- [Image sets with object changes]
>>>>>
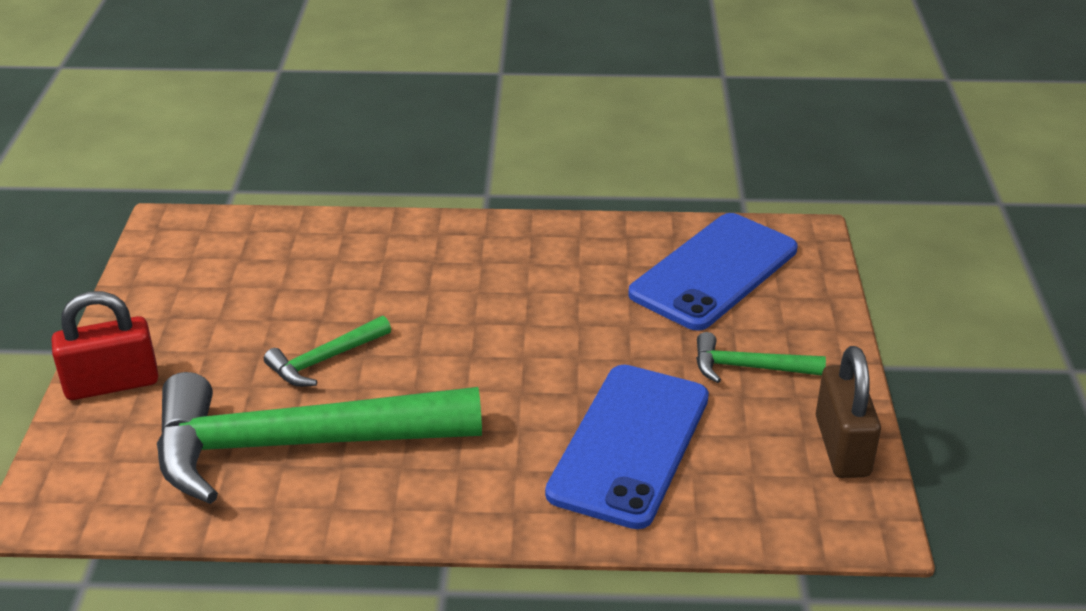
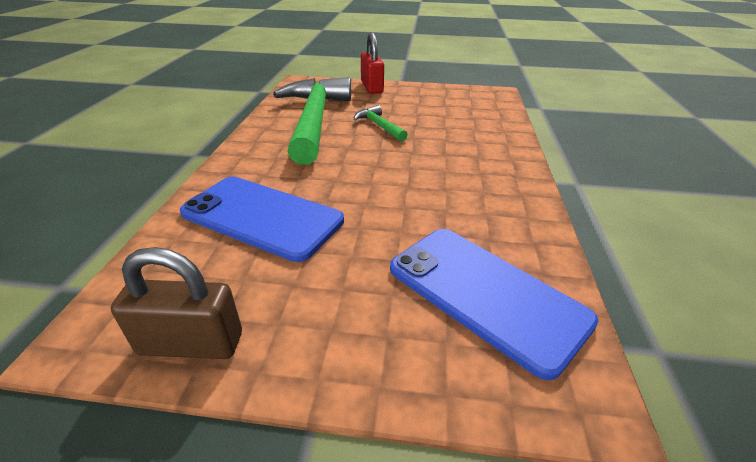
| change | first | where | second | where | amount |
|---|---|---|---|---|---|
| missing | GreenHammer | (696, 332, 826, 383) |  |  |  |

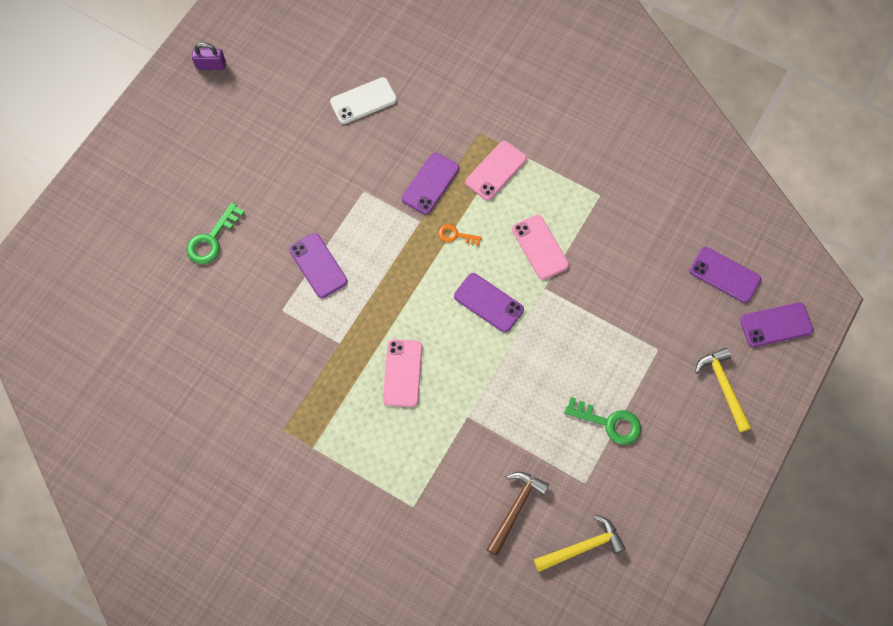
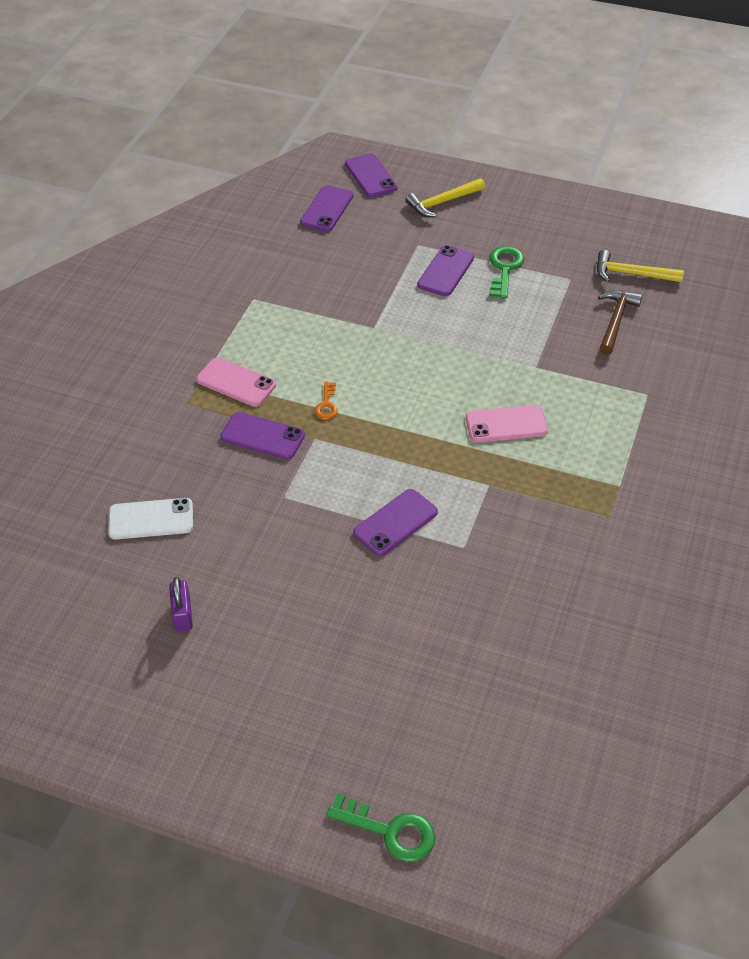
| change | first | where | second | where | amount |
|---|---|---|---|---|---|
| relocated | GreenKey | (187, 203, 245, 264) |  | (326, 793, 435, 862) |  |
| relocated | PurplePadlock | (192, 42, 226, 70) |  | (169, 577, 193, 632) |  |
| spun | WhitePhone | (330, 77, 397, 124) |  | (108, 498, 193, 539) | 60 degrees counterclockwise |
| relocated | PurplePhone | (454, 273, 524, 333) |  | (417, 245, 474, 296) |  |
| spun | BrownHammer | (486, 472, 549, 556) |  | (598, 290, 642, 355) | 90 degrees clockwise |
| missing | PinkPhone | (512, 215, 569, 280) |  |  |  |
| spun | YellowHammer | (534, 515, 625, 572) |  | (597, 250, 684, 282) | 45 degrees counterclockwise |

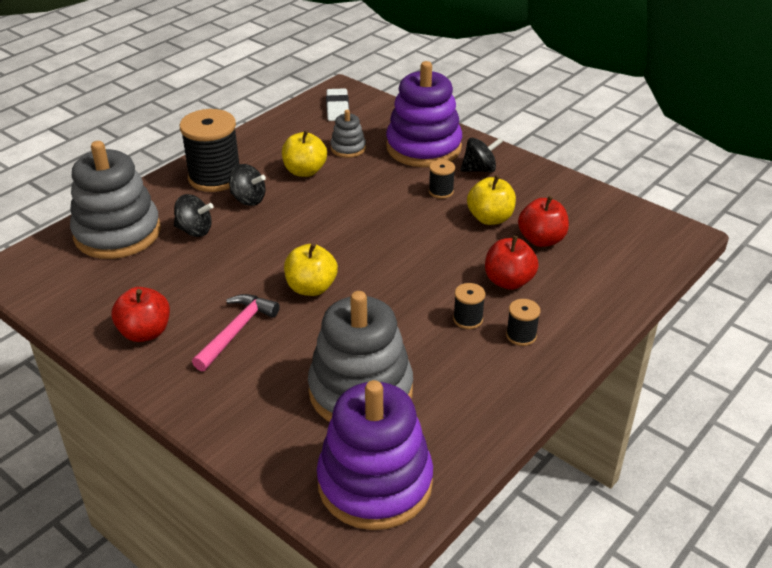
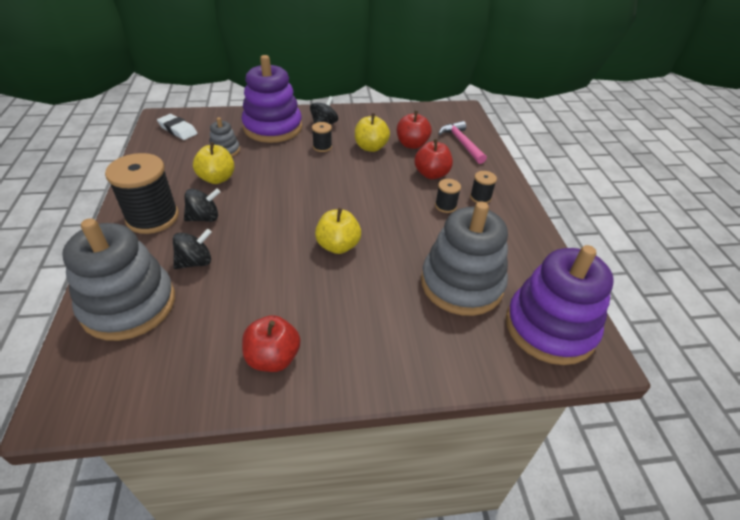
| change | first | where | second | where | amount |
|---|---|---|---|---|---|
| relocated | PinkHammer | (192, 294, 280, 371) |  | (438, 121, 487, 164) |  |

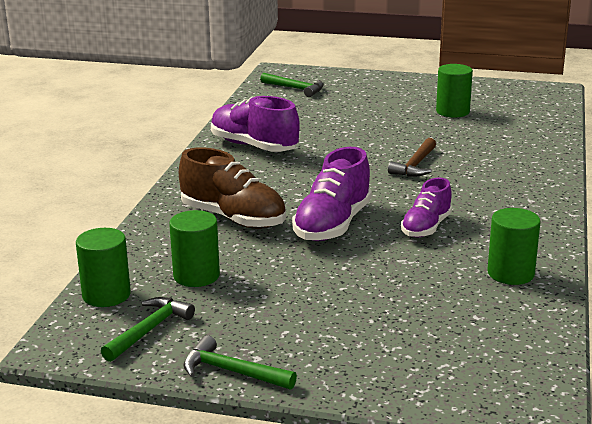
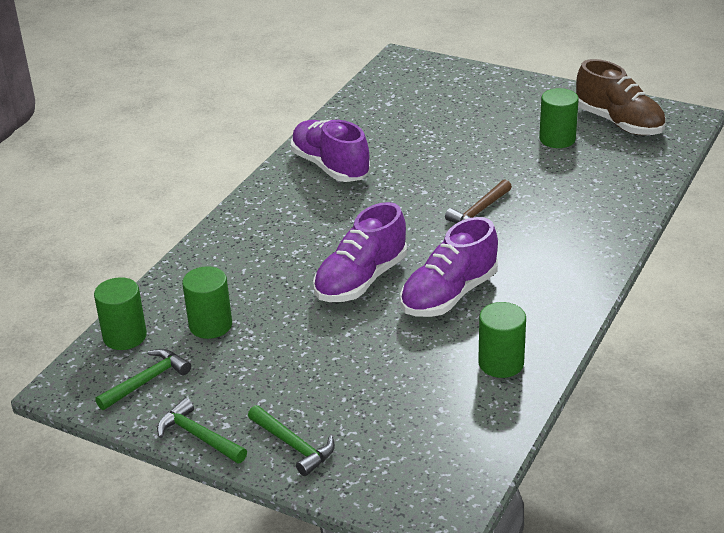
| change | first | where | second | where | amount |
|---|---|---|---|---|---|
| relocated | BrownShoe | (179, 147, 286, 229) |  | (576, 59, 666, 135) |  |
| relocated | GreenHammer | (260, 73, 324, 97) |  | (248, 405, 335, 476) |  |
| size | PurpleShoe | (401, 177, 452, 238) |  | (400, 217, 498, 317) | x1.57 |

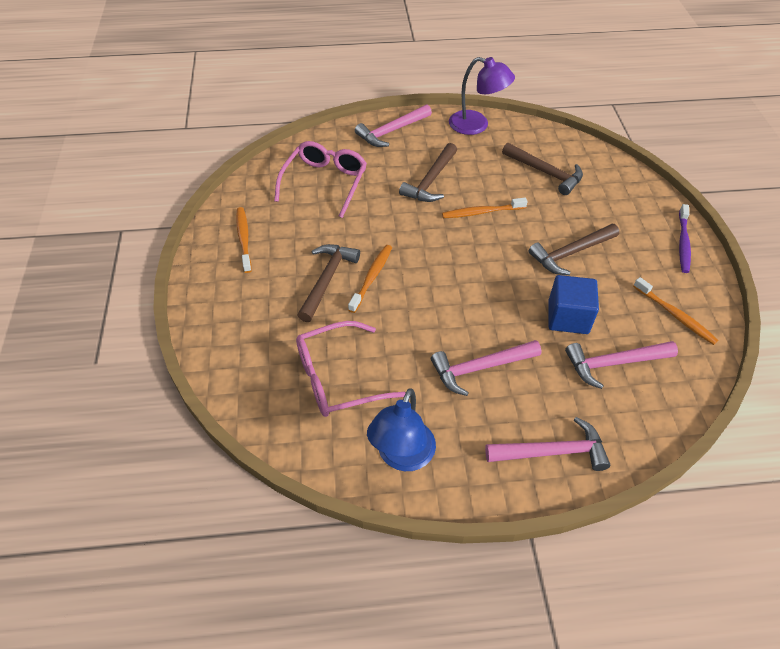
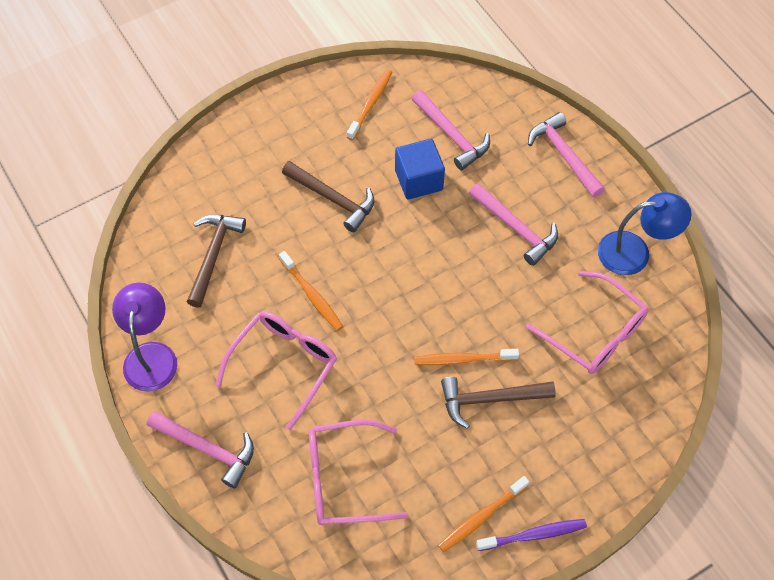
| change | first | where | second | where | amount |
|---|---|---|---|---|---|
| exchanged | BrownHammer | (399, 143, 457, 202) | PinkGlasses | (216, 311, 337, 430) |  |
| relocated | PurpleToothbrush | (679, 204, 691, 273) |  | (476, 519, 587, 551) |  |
<<<<<
- [Your assignment] Respond with nothing but the number of lines in the entries that contain the string "degrees".

- [Written answer] 3